## [Your objective]
Keep the wording of every entry intact in your copy, and omit the pictures.

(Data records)
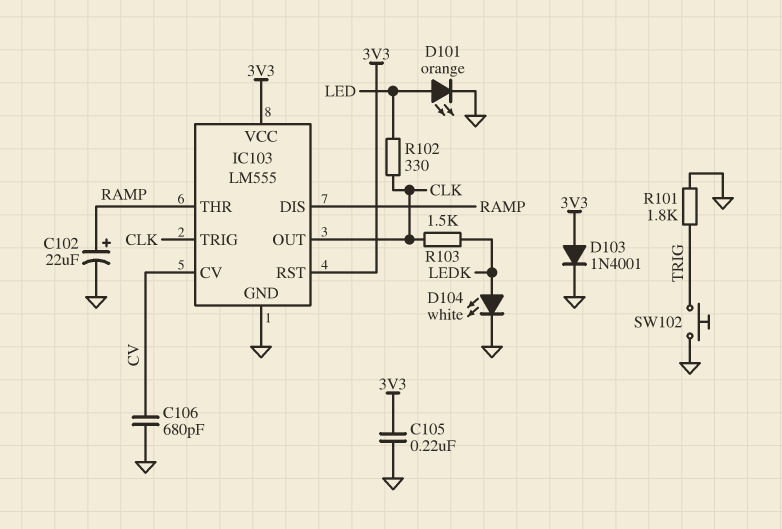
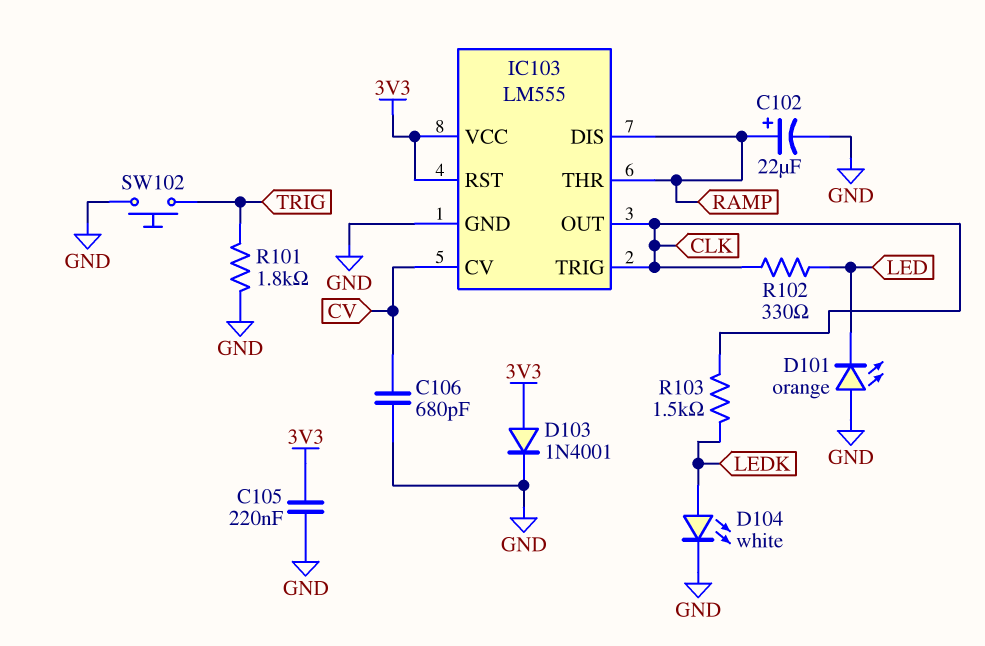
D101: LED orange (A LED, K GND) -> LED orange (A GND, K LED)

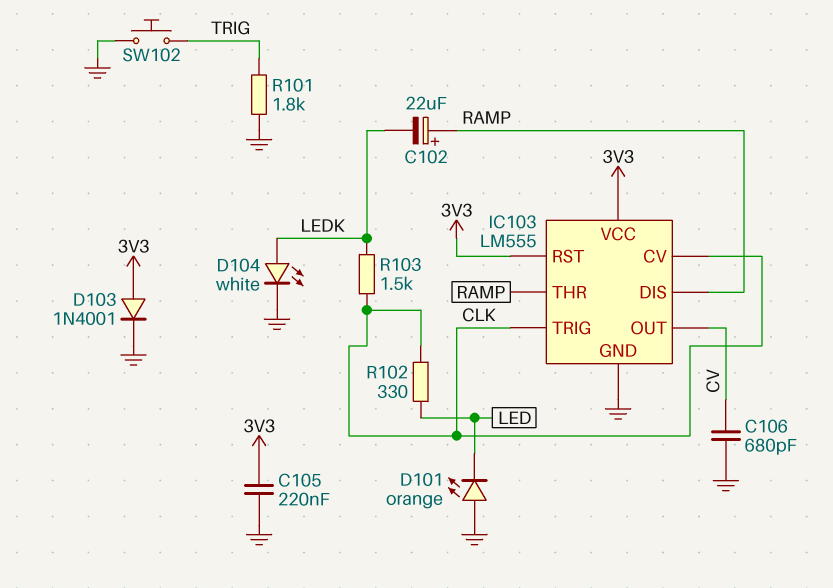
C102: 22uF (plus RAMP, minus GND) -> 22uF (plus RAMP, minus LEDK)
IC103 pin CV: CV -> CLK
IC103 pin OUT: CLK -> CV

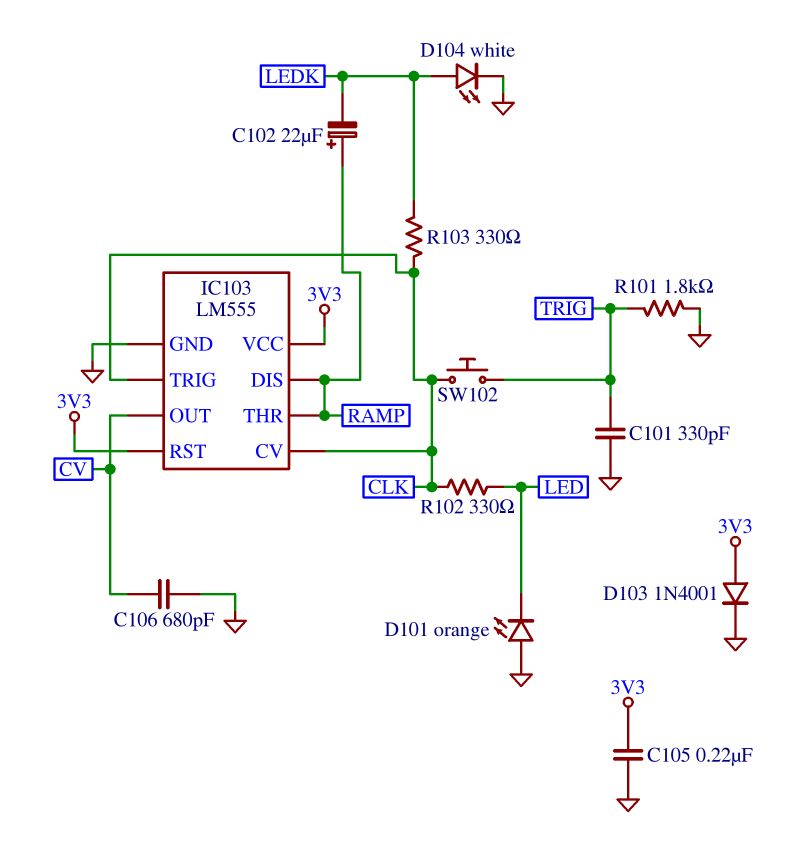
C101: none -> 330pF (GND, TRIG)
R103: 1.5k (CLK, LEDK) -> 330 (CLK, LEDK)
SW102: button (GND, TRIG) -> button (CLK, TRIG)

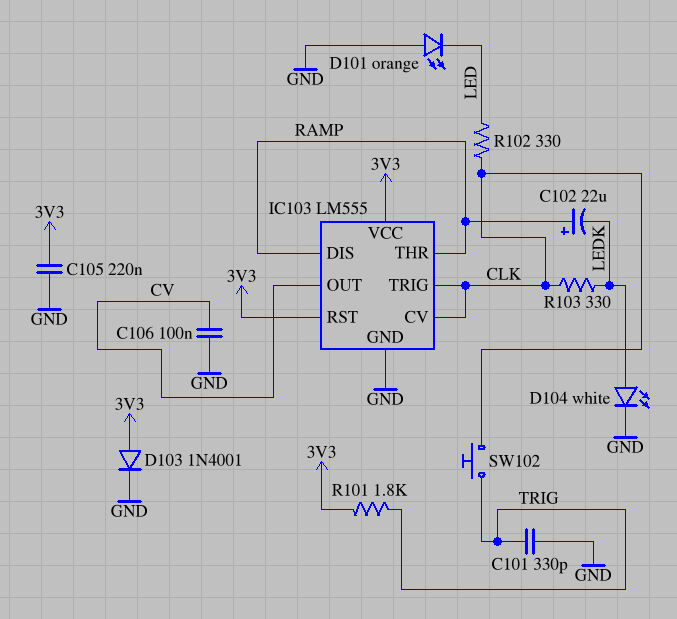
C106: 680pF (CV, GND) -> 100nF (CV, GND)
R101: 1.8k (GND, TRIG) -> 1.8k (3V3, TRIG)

## [Solution to this problem]
D101: LED orange (A LED, K GND) -> LED orange (A GND, K LED)

C102: 22uF (plus RAMP, minus GND) -> 22uF (plus RAMP, minus LEDK)
IC103 pin CV: CV -> CLK
IC103 pin OUT: CLK -> CV

C101: none -> 330pF (GND, TRIG)
R103: 1.5k (CLK, LEDK) -> 330 (CLK, LEDK)
SW102: button (GND, TRIG) -> button (CLK, TRIG)

C106: 680pF (CV, GND) -> 100nF (CV, GND)
R101: 1.8k (GND, TRIG) -> 1.8k (3V3, TRIG)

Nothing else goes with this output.